## What is being asked
When writing out the entries below, keep only the lines from the line with "pink pentagon at" to the line with "gray cross: moved 1 px left, 1 px down", both included, exactly as they are, and leave the pictures aside.

## Records supplied
• • •

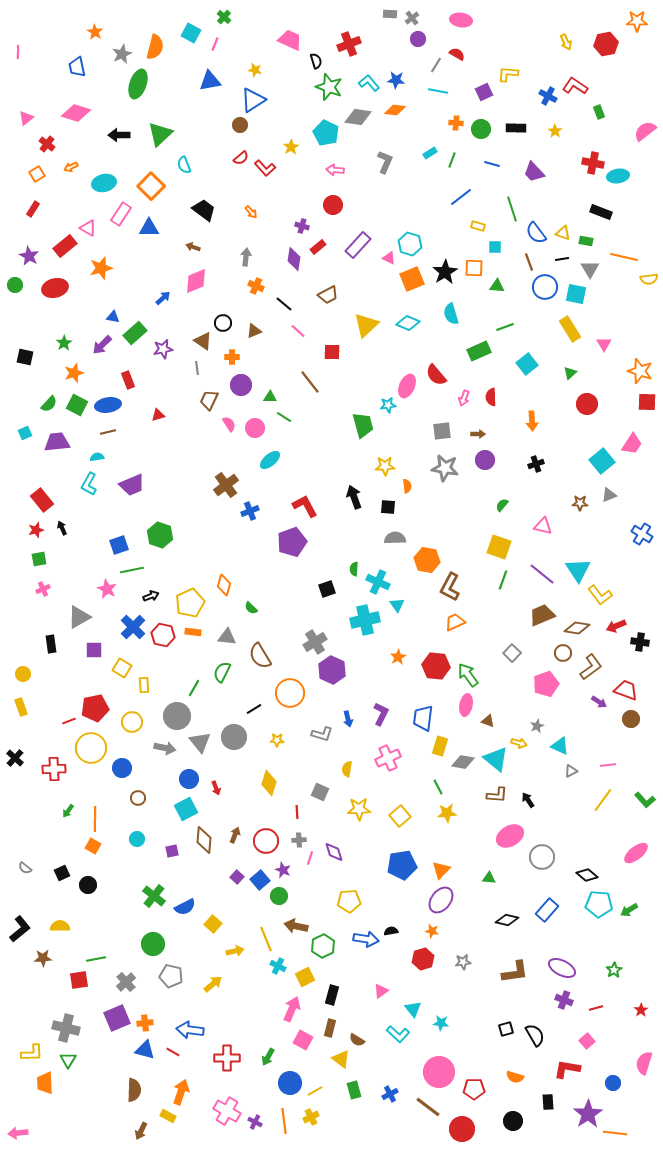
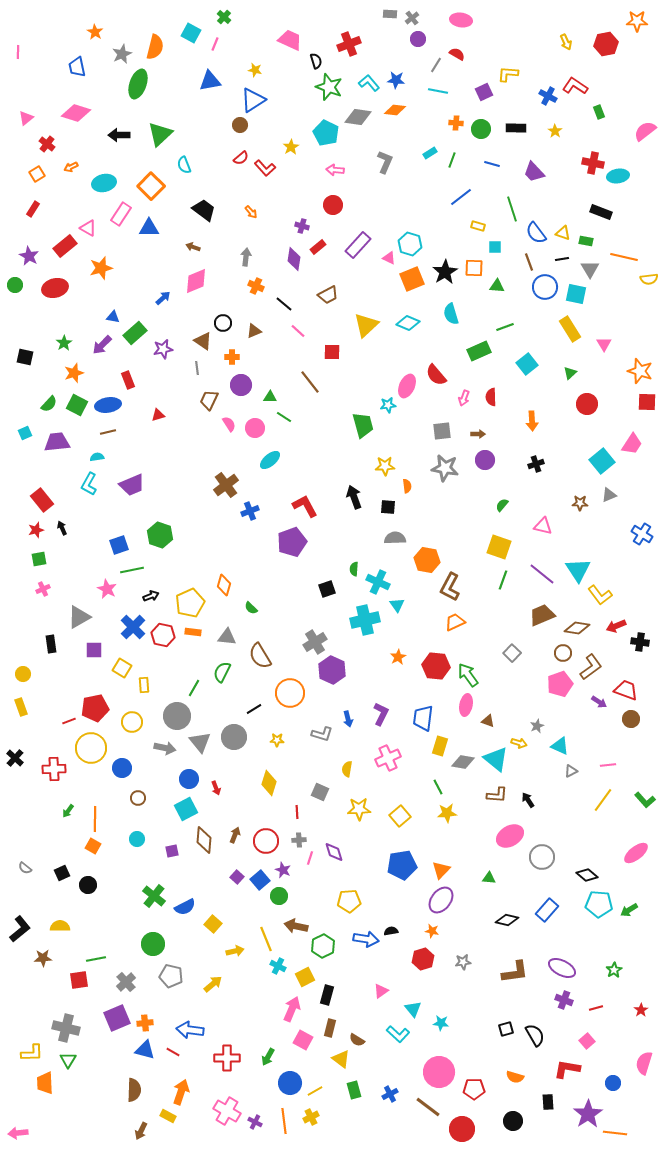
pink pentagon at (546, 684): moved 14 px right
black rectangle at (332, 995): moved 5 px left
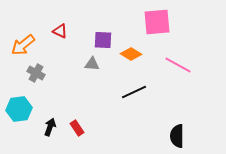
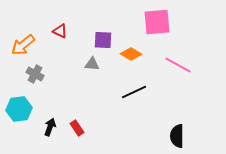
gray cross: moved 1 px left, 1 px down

• • •

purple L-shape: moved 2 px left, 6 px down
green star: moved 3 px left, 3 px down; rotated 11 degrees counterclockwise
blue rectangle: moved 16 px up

• • •

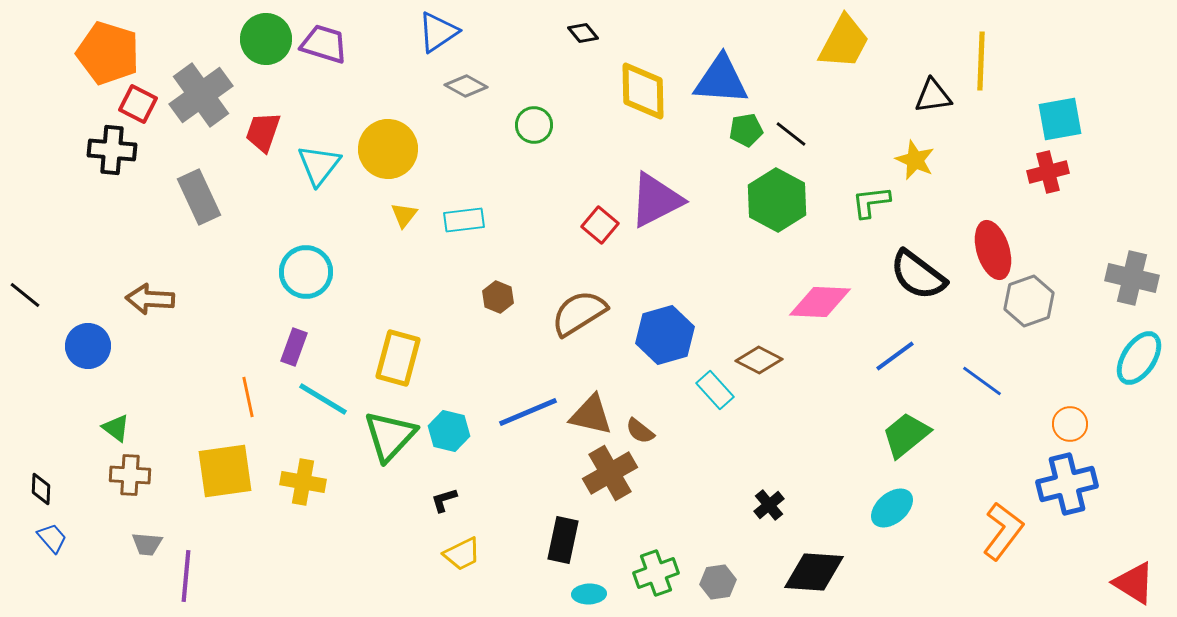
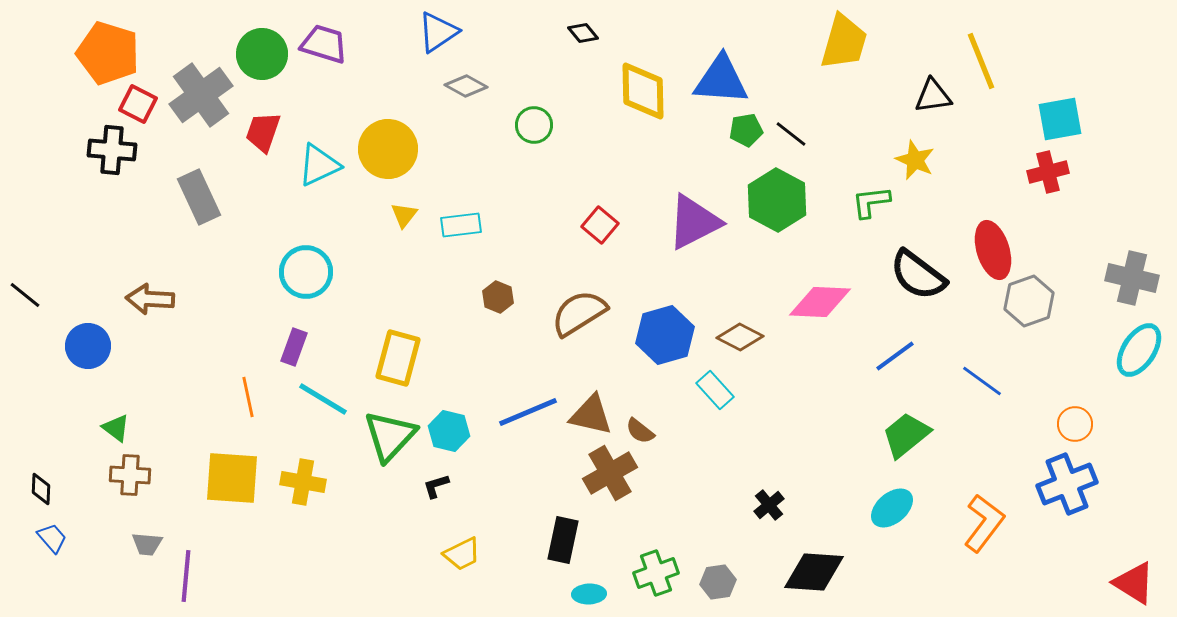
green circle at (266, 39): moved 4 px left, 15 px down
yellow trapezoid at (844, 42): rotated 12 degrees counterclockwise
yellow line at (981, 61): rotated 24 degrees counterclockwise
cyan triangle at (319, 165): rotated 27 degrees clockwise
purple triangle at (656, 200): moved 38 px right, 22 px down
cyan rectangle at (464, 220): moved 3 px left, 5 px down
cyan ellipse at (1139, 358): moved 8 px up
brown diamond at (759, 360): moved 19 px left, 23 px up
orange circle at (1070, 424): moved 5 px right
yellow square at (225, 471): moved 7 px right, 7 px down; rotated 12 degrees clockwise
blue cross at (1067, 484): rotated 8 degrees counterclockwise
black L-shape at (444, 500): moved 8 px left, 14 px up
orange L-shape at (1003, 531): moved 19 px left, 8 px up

• • •

## Answer area
pink pentagon at (546, 684): moved 14 px right
black rectangle at (332, 995): moved 5 px left
gray cross: moved 1 px left, 1 px down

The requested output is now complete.